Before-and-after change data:
══════════════════════════════

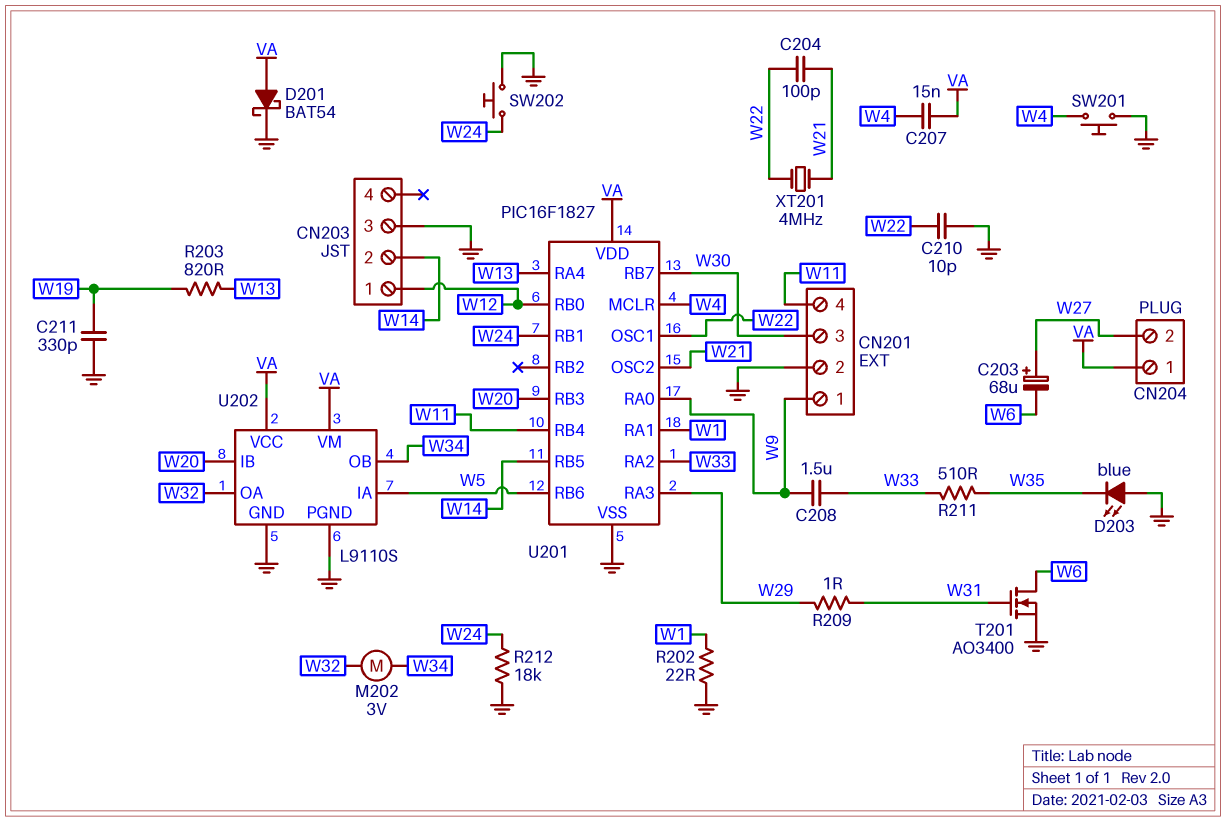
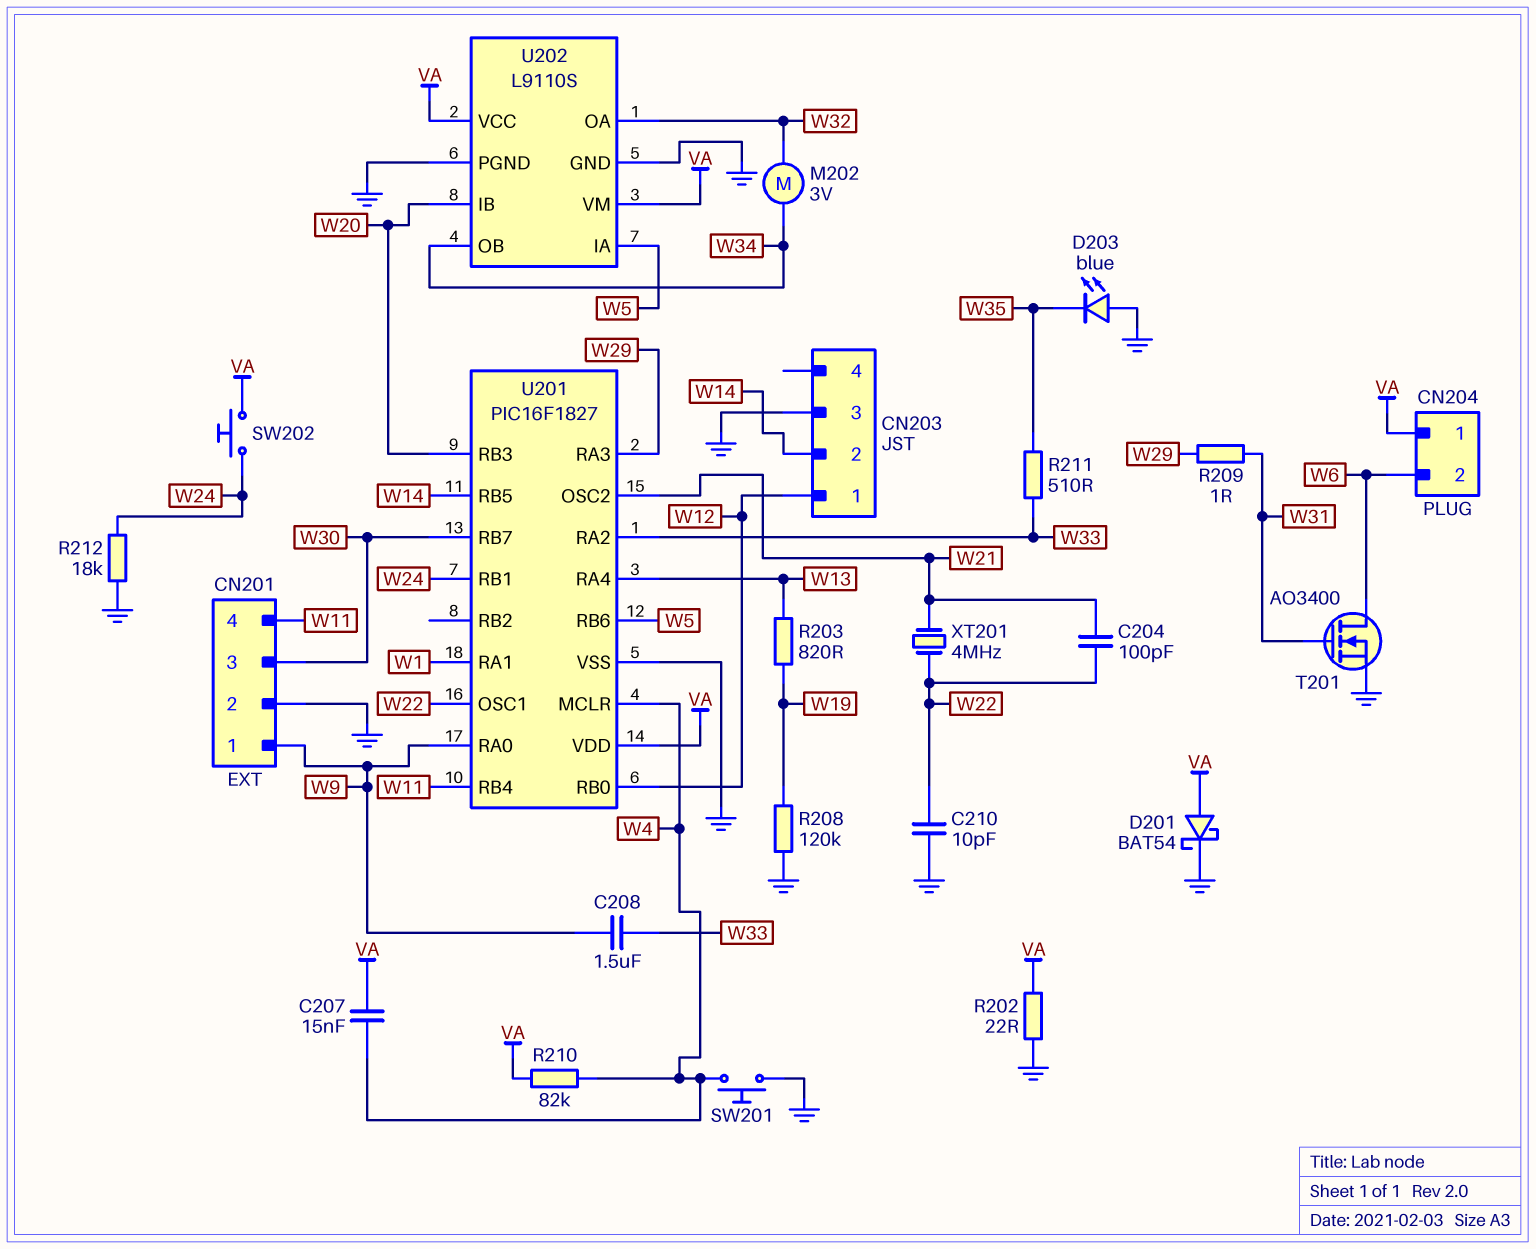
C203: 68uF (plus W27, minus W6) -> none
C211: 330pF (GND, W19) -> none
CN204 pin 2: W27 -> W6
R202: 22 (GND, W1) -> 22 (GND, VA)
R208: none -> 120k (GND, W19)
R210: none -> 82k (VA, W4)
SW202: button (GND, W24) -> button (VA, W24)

══════════════════════════════

■ Work required ■
When pictures appear among the entries, skip them and copy all remaining text precisely.

■ Solved problem ■
C203: 68uF (plus W27, minus W6) -> none
C211: 330pF (GND, W19) -> none
CN204 pin 2: W27 -> W6
R202: 22 (GND, W1) -> 22 (GND, VA)
R208: none -> 120k (GND, W19)
R210: none -> 82k (VA, W4)
SW202: button (GND, W24) -> button (VA, W24)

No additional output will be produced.